INSTRUCTIONS FOR THE TASK:
Repeat, line for line, the entries below from the first line to the line containing "Someone carried the turquoise calculator", counting both ends.

[Stored items]

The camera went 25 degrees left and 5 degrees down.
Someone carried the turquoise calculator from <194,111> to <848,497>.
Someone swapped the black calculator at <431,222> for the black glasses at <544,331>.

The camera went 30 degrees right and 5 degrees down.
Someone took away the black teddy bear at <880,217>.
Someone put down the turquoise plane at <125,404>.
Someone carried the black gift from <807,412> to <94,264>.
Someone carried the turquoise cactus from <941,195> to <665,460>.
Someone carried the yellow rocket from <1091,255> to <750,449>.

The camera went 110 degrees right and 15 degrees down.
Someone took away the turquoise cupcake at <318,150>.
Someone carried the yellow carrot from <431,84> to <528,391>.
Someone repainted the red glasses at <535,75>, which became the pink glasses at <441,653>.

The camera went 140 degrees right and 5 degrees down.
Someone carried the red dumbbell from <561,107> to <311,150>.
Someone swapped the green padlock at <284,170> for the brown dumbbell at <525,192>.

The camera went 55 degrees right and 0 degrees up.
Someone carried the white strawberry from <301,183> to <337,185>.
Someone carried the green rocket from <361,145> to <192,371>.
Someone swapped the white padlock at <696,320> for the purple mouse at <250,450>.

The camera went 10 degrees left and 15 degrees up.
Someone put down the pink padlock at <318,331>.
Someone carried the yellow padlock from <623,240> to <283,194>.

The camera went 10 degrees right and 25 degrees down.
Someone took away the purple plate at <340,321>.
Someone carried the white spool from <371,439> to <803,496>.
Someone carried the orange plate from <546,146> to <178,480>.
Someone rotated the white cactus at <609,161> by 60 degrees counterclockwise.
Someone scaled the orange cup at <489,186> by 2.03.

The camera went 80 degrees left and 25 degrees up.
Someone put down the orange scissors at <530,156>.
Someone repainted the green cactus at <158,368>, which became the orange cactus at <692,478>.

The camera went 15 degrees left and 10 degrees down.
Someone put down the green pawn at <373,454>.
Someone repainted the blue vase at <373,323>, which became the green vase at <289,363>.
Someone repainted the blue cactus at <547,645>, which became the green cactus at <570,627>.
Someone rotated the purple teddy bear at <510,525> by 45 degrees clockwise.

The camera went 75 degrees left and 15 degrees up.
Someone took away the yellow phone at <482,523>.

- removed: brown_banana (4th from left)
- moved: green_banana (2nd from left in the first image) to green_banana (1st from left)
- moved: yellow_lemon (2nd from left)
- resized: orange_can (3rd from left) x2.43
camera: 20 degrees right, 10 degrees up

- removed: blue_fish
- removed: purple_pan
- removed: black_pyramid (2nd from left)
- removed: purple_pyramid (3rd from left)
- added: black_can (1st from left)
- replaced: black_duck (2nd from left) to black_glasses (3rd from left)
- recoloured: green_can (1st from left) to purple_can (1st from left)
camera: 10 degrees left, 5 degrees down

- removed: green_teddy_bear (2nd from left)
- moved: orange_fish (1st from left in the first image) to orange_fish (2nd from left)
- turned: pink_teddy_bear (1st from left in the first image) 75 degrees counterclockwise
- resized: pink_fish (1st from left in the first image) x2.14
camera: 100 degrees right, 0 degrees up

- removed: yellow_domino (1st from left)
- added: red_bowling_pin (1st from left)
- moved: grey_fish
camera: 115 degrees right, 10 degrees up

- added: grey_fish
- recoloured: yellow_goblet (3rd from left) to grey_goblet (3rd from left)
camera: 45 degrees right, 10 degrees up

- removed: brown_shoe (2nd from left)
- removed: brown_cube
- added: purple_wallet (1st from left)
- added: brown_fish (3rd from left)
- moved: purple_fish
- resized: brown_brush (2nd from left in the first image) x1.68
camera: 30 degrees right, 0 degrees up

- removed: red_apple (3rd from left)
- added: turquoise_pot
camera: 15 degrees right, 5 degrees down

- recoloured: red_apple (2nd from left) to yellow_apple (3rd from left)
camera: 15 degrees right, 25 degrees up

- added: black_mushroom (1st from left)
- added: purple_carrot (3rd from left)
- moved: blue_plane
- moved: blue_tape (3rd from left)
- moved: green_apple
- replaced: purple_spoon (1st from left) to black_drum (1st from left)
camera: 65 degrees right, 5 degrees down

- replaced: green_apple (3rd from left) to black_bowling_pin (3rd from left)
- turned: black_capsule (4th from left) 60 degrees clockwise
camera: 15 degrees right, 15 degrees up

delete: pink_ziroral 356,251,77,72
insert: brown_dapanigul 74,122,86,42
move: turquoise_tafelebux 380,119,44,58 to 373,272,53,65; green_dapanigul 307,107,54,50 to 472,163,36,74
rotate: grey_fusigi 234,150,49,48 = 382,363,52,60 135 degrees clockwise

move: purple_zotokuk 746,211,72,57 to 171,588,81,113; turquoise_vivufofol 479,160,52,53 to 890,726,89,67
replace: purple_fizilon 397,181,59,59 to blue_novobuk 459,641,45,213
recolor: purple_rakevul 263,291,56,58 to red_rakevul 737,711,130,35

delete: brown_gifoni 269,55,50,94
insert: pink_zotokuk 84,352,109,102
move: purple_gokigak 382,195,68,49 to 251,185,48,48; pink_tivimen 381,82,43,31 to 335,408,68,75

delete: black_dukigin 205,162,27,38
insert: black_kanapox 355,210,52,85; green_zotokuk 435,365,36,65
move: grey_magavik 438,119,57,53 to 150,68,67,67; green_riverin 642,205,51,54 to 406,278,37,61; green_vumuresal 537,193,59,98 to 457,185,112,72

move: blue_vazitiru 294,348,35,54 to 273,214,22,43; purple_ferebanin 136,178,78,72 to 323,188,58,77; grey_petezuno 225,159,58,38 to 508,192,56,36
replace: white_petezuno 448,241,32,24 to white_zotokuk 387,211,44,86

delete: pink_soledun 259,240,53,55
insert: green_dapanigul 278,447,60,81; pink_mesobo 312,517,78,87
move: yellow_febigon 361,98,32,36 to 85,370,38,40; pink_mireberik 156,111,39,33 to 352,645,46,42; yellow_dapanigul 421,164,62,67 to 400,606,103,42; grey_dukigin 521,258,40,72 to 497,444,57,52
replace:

EXERCISE SOLUTION:
The camera went 25 degrees left and 5 degrees down.
Someone carried the turquoise calculator from <194,111> to <848,497>.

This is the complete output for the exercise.